◆ Prompt ◆
Please keep pictures out and return the lines below exactly, from the one holding "[120, 382, 178, 426]" through the last, both included.

◆ Image sets with object changes ◆
____

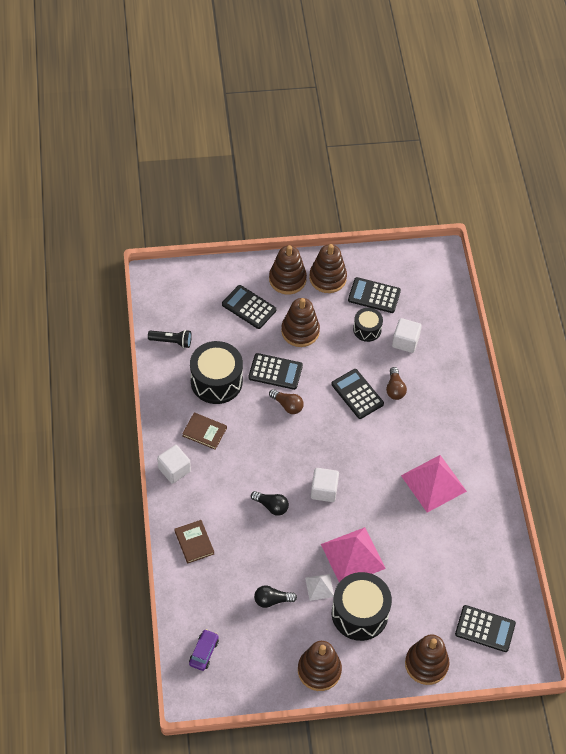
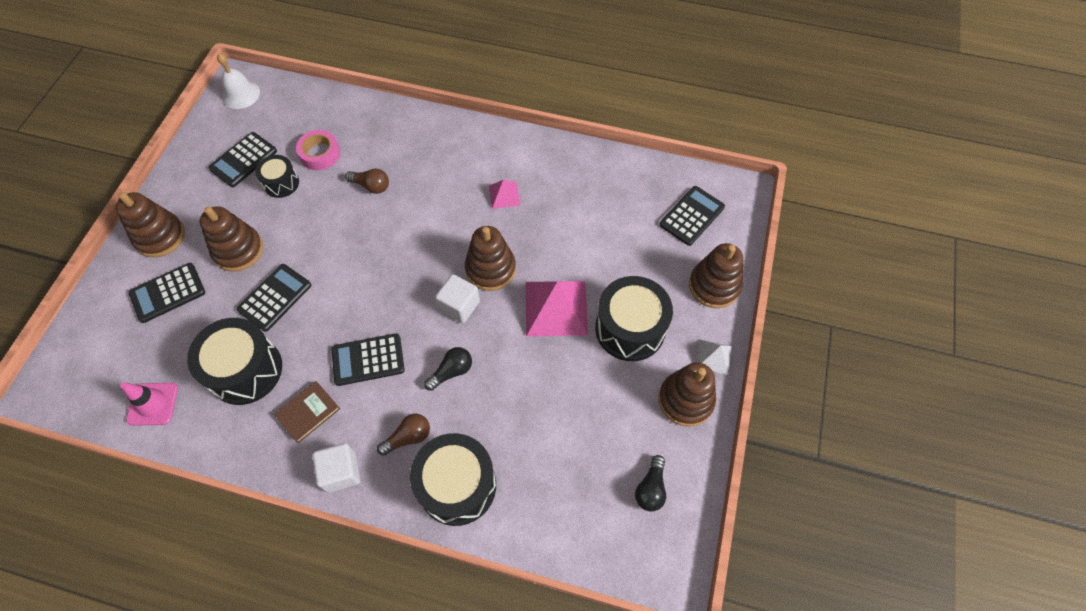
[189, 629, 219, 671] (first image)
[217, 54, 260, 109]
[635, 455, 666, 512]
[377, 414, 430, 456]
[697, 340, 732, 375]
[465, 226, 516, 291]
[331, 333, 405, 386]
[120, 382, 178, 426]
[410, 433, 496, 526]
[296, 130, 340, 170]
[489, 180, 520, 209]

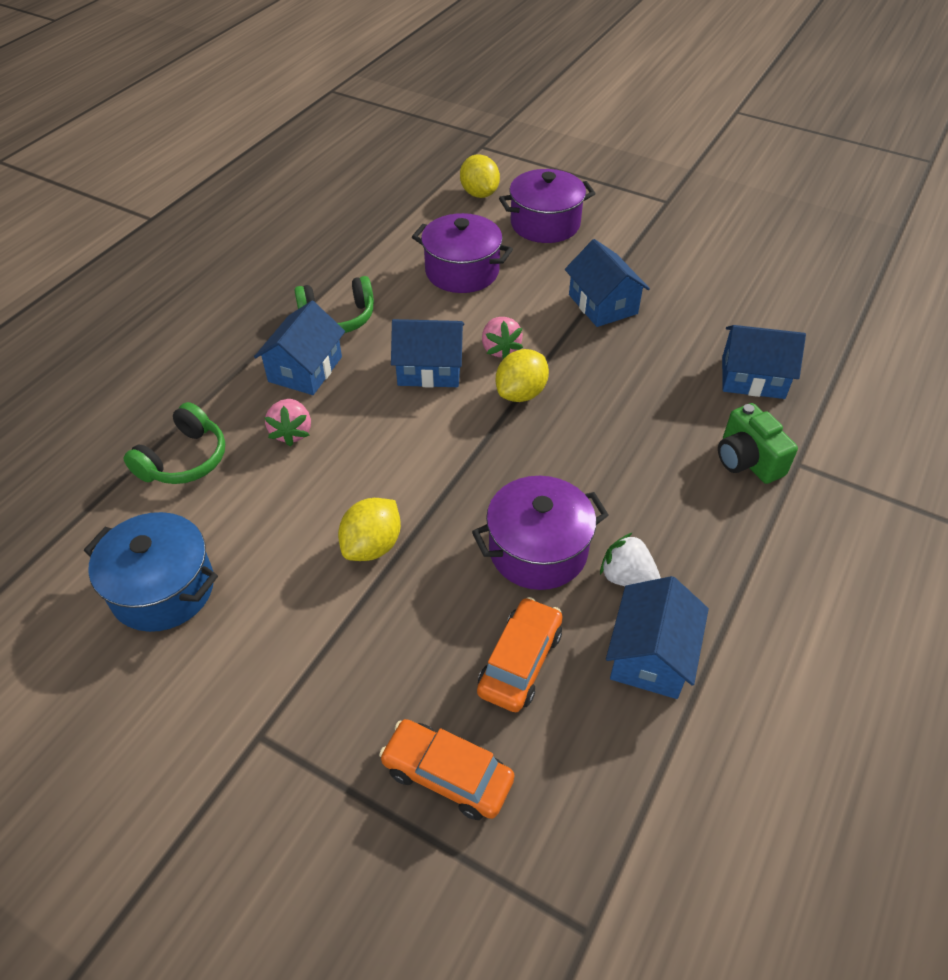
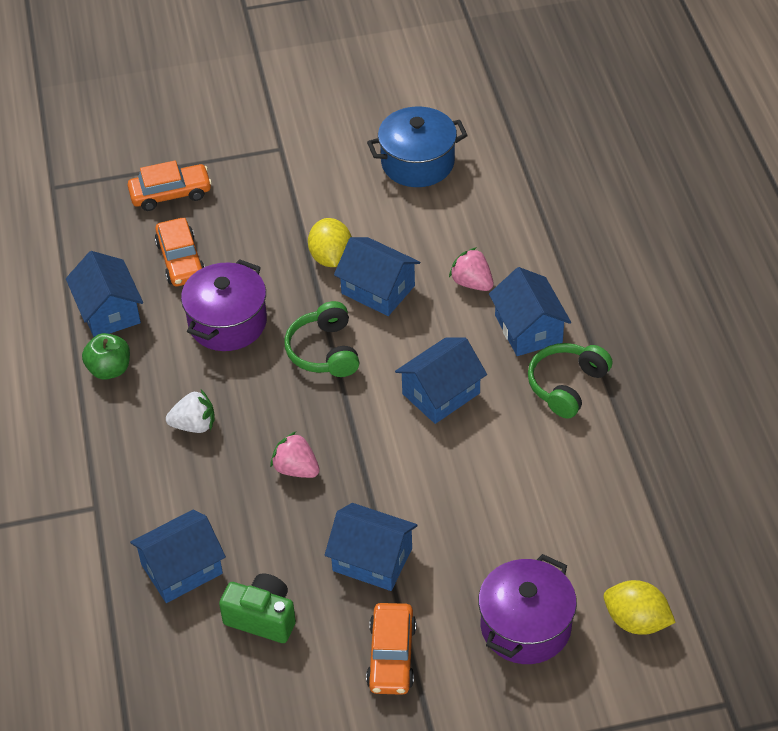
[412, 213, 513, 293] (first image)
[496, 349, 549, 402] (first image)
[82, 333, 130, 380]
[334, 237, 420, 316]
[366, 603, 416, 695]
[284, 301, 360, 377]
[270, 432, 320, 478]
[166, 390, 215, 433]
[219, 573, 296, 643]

____

◆ Solution ◆
[120, 382, 178, 426]
[410, 433, 496, 526]
[296, 130, 340, 170]
[489, 180, 520, 209]

[412, 213, 513, 293] (first image)
[496, 349, 549, 402] (first image)
[82, 333, 130, 380]
[334, 237, 420, 316]
[366, 603, 416, 695]
[284, 301, 360, 377]
[270, 432, 320, 478]
[166, 390, 215, 433]
[219, 573, 296, 643]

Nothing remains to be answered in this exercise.